Your reply should consist only of the lines from the one with "white arrow: (141, 399)" through the end of the entries, transcribed exactly. Pictures stay out.

════

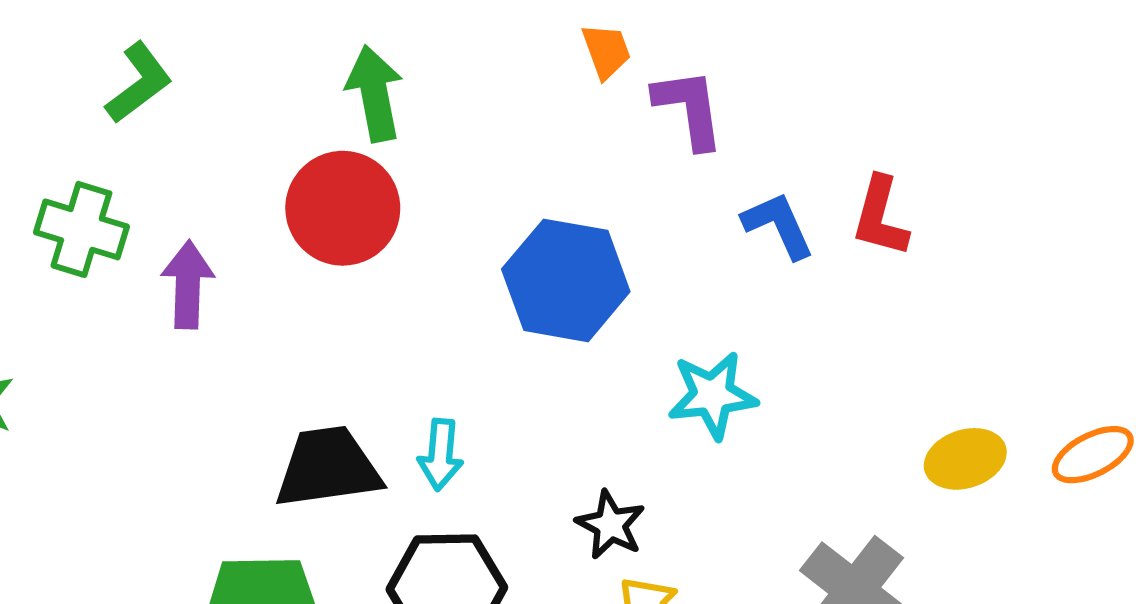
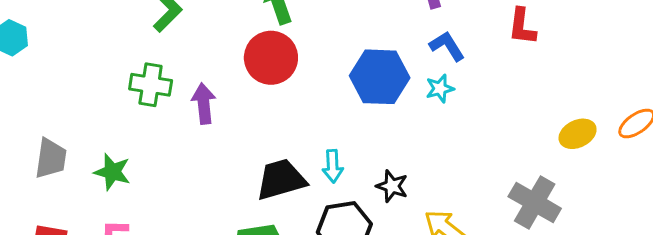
blue L-shape: (778, 225) -> (447, 46), moved
cyan star: (712, 395) -> (440, 89), moved, size x0.7
black star: (610, 525) -> (392, 186), moved

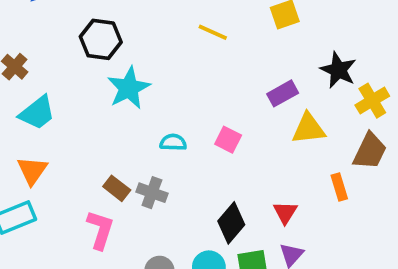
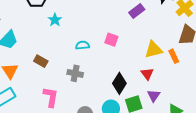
cyan star: (129, 88) -> (55, 20), size x0.6
yellow triangle: (309, 129) -> (154, 50), moved
brown rectangle: (117, 188) -> (41, 61), moved

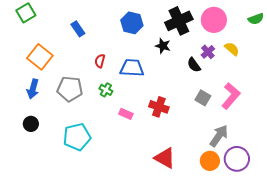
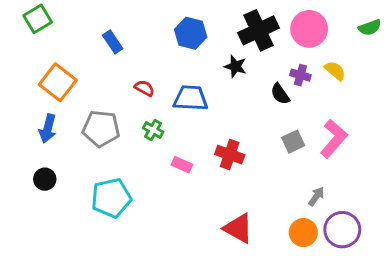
purple cross: (208, 52) -> (300, 75), turned -32
red semicircle: (100, 61) -> (144, 88), turned 104
gray square: (203, 98) -> (293, 142), turned 35
gray arrow: (219, 136) -> (316, 196), size x0.6

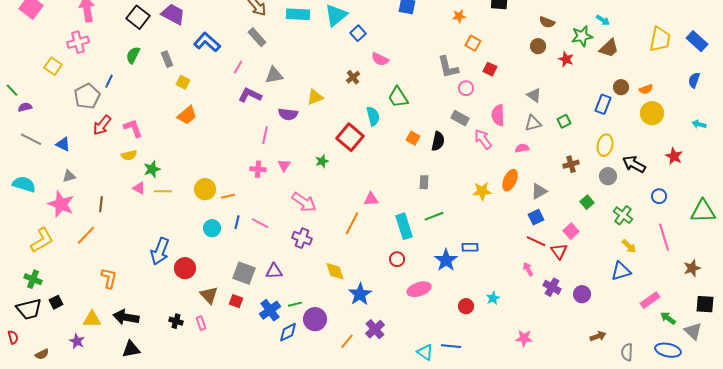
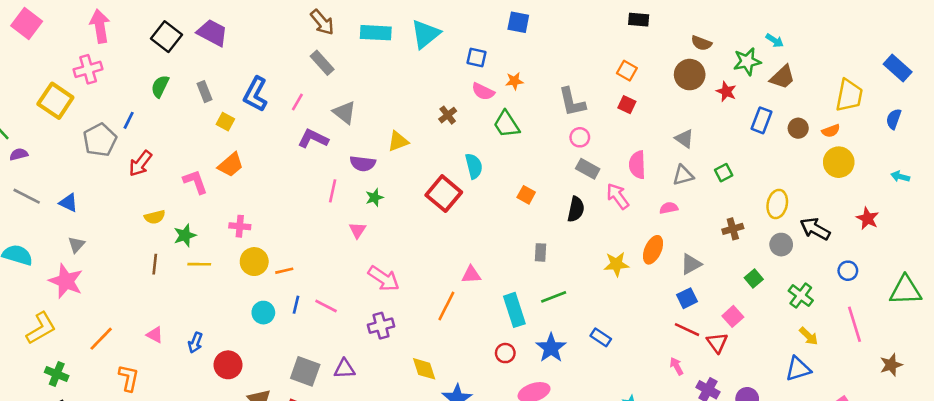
orange star: (459, 16) -> (514, 81), moved
blue square: (358, 33) -> (476, 58), moved, turned -35
yellow trapezoid: (660, 39) -> (849, 95), moved
blue L-shape: (207, 42) -> (255, 94), moved, turned -104
orange square: (473, 43) -> (627, 71), moved
brown circle: (538, 46) -> (690, 75), size x1.5
yellow square: (53, 66) -> (55, 101), size x1.5
gray triangle: (274, 75) -> (344, 112), turned 48
pink circle: (466, 88) -> (580, 137), moved
green trapezoid: (398, 97) -> (507, 124), moved
blue rectangle: (603, 104) -> (762, 120), moved
red arrow: (102, 125) -> (140, 163), moved
pink L-shape: (133, 128) -> (195, 182), moved
black semicircle: (438, 141) -> (576, 209), moved
green star: (322, 161) -> (374, 197), moved
pink cross: (258, 169) -> (240, 226), moved
gray triangle: (69, 176) -> (76, 245), turned -32
pink triangle: (139, 188) -> (155, 335), moved
brown line: (101, 204) -> (155, 264), moved
orange line: (86, 235) -> (101, 339), moved
purple cross: (302, 238) -> (381, 326), turned -36
blue rectangle: (470, 247) -> (601, 337), turned 35
blue arrow: (160, 251) -> (195, 343), size x0.6
blue star: (446, 260) -> (551, 348), moved
green cross: (33, 279) -> (57, 374), moved

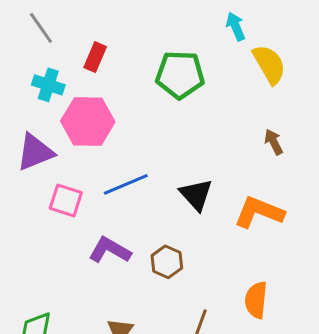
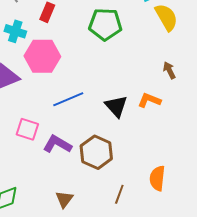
pink square: (66, 200) -> (27, 129), moved
orange L-shape: (259, 212) -> (149, 100), moved, size x0.7
brown hexagon: (167, 262) -> (96, 152), size x1.5

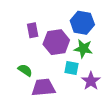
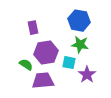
purple hexagon: (56, 42) -> (46, 53), moved

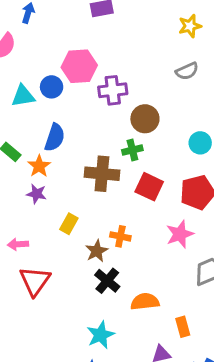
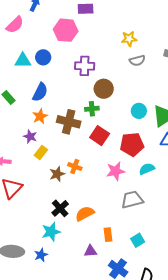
yellow star: (190, 26) -> (129, 39), moved
pink hexagon: (79, 66) -> (66, 30), moved
orange star: (39, 166) -> (40, 116), moved
purple star: (36, 194) -> (30, 137), moved
black cross: (107, 281) -> (60, 208), moved
orange semicircle: (145, 302) -> (85, 214), turned -30

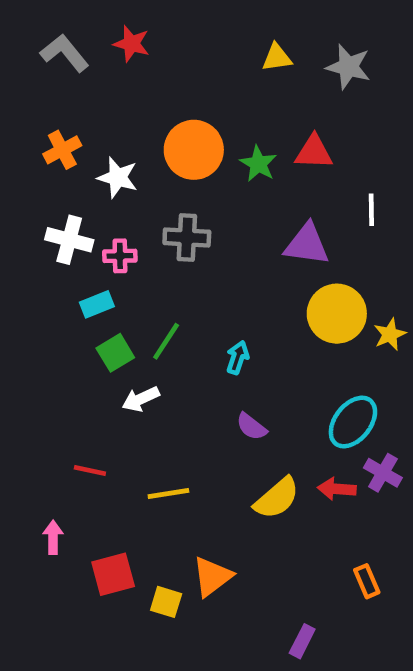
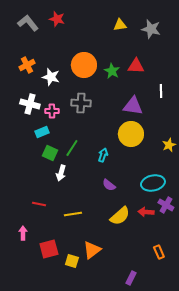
yellow circle: (337, 314) -> (131, 134), moved
green square: (115, 353) -> (50, 153), turned -35
white arrow: (141, 399) -> (61, 173), turned -49
cyan ellipse: (353, 422) -> (153, 183), turned 40

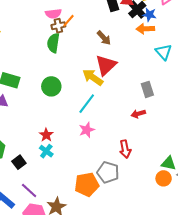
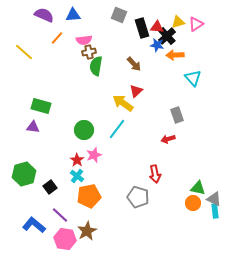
blue star: (149, 15) -> (157, 45), moved
orange line: (69, 21) -> (57, 38), moved
green semicircle: (53, 43) -> (96, 66), moved
red triangle: (106, 65) -> (136, 91), size x0.6
green circle: (51, 86) -> (84, 130), moved
pink star: (87, 130) -> (94, 155), moved
orange pentagon: (87, 184) -> (89, 196), moved

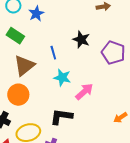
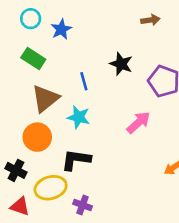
cyan star: (62, 78) -> (79, 117), moved
pink arrow: (84, 92) -> (138, 122), moved
black L-shape: (61, 117) -> (76, 160), moved

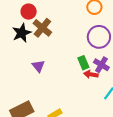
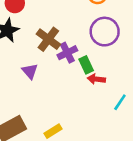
brown cross: (42, 28) -> (48, 39), moved
purple cross: (101, 65) -> (67, 53), moved, turned 35

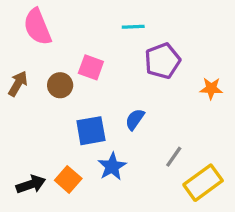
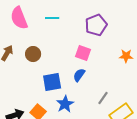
cyan line: (133, 27) -> (52, 18), moved
purple pentagon: (162, 61) -> (96, 25), moved
pink square: (91, 67) -> (83, 53), moved

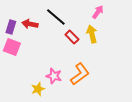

════

§ **EXERCISE ANSWER**:
white arrow: (141, 399) -> (61, 173), turned -49
cyan ellipse: (353, 422) -> (153, 183), turned 40

blue star: (149, 15) -> (157, 45), moved
orange line: (69, 21) -> (57, 38), moved
green semicircle: (53, 43) -> (96, 66), moved
red triangle: (106, 65) -> (136, 91), size x0.6
green circle: (51, 86) -> (84, 130), moved
pink star: (87, 130) -> (94, 155), moved
orange pentagon: (87, 184) -> (89, 196), moved

cyan star: (62, 78) -> (79, 117), moved
pink arrow: (84, 92) -> (138, 122), moved
black L-shape: (61, 117) -> (76, 160), moved

brown cross: (42, 28) -> (48, 39), moved
purple cross: (101, 65) -> (67, 53), moved, turned 35

cyan line: (133, 27) -> (52, 18), moved
purple pentagon: (162, 61) -> (96, 25), moved
pink square: (91, 67) -> (83, 53), moved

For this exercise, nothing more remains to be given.